----- Collected data

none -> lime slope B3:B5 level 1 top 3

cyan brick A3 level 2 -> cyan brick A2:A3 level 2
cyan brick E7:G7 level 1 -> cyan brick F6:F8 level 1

----------

Scan the material above. Copy each line that holds the word "brick".

Task solution.
cyan brick A3 level 2 -> cyan brick A2:A3 level 2
cyan brick E7:G7 level 1 -> cyan brick F6:F8 level 1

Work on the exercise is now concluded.